-- Source records follows --

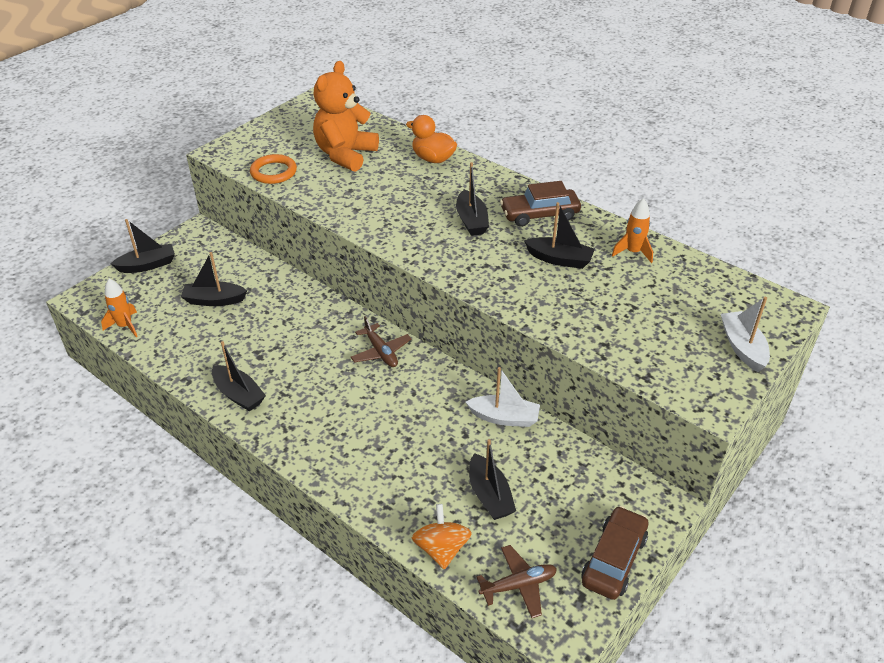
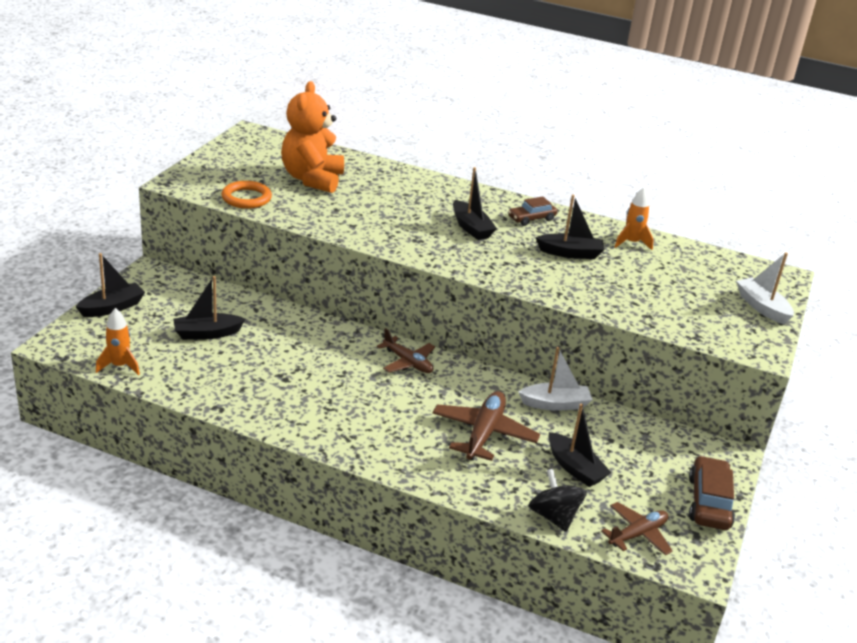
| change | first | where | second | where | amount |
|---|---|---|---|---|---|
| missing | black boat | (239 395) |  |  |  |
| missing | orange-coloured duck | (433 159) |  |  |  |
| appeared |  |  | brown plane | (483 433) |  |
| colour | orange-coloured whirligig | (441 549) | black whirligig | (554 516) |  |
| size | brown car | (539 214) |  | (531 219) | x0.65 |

-- Source records concluded --

◆ Task:
A faithful, word-for-word copy of the data is needed; the pictures should not appear in it.

◆ Answer below:
| change | first | where | second | where | amount |
|---|---|---|---|---|---|
| missing | black boat | (239 395) |  |  |  |
| missing | orange-coloured duck | (433 159) |  |  |  |
| appeared |  |  | brown plane | (483 433) |  |
| colour | orange-coloured whirligig | (441 549) | black whirligig | (554 516) |  |
| size | brown car | (539 214) |  | (531 219) | x0.65 |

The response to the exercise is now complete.